Try it:
Read through the records below and copy each line that uses the word "orange".

*** Listed records ***

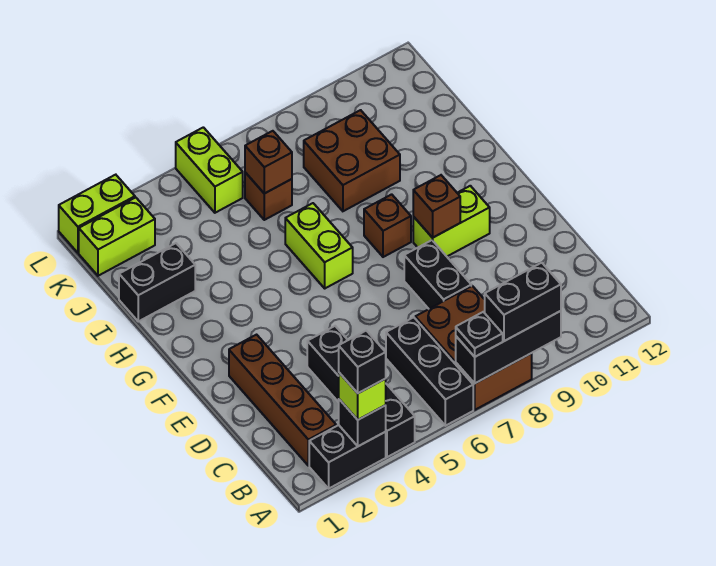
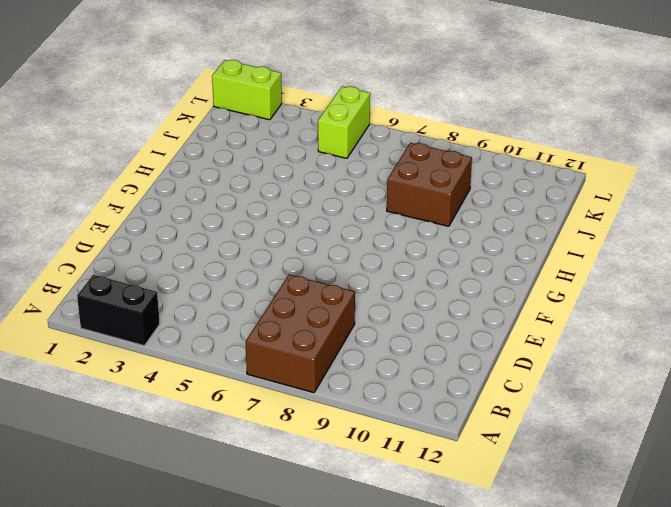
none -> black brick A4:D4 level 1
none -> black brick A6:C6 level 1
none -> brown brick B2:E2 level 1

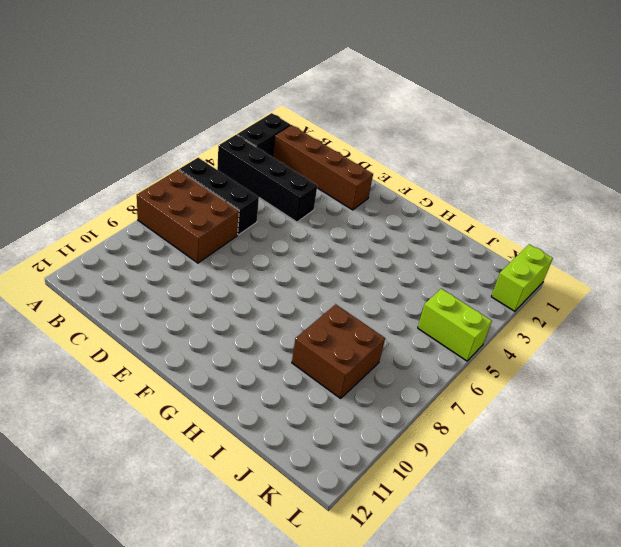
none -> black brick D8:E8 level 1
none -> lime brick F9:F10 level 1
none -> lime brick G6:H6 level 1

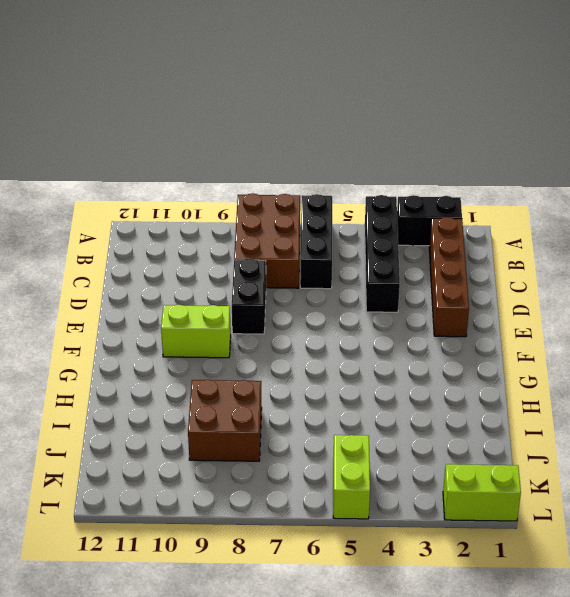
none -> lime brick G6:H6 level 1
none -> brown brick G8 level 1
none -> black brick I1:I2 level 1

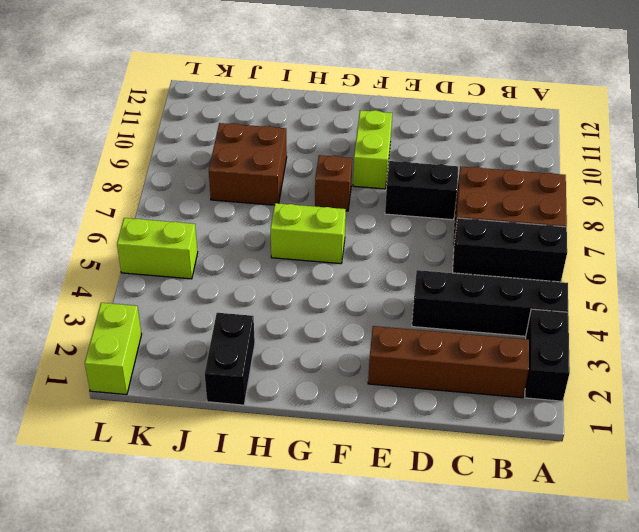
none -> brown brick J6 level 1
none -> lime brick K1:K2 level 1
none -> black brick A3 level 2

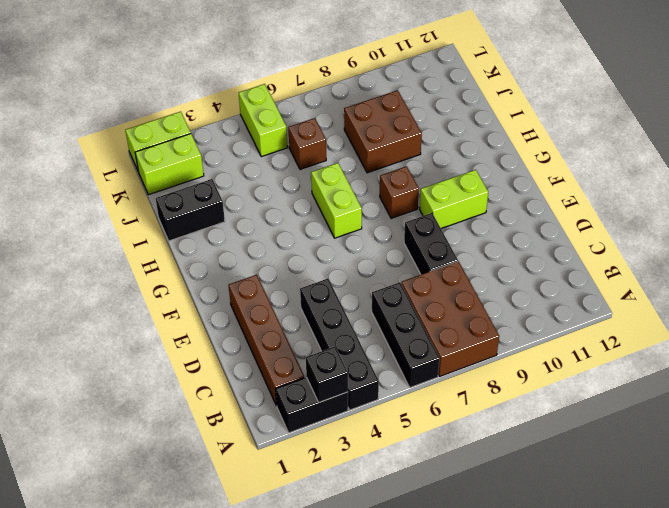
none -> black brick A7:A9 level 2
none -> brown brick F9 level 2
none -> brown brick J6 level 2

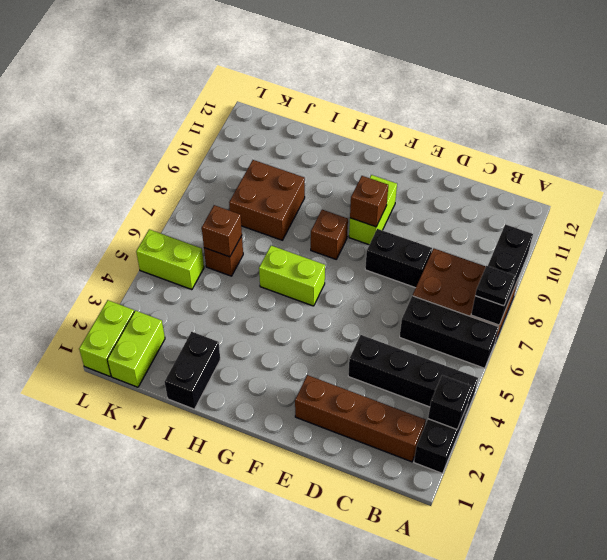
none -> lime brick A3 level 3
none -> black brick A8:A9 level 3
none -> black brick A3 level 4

*** End of Listed records ***
*** Listed records ***

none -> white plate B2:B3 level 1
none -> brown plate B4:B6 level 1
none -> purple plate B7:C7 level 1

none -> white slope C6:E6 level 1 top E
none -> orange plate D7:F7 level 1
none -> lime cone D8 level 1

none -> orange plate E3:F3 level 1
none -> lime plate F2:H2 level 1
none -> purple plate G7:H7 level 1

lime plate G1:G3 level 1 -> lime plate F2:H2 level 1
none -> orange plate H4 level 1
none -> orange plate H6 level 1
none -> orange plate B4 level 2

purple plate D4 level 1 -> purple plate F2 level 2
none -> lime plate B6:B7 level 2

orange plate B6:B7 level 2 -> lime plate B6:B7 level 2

*** End of Listed records ***

Solution to the exercise:
none -> orange plate D7:F7 level 1
none -> orange plate E3:F3 level 1
none -> orange plate H4 level 1
none -> orange plate H6 level 1
none -> orange plate B4 level 2
orange plate B6:B7 level 2 -> lime plate B6:B7 level 2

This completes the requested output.